──────── DATA IN THIS EXERCISE
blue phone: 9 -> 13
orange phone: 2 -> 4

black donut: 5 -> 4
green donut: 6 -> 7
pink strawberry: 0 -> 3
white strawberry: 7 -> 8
────────────────
──────── DATA IN THIS EXERCISE
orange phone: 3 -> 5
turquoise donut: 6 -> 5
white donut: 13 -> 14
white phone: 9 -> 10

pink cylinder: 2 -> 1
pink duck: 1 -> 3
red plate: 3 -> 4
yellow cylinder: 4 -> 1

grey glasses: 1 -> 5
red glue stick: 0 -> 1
────────────────
• TASK REQUIREMENTS
From the material above, set down exactly the lines starting at the one with "green donut: 6 -> 7" and ending at the one with "white strawberry: 7 -> 8", end lines included.

• ANSWER TO THE EXERCISE
green donut: 6 -> 7
pink strawberry: 0 -> 3
white strawberry: 7 -> 8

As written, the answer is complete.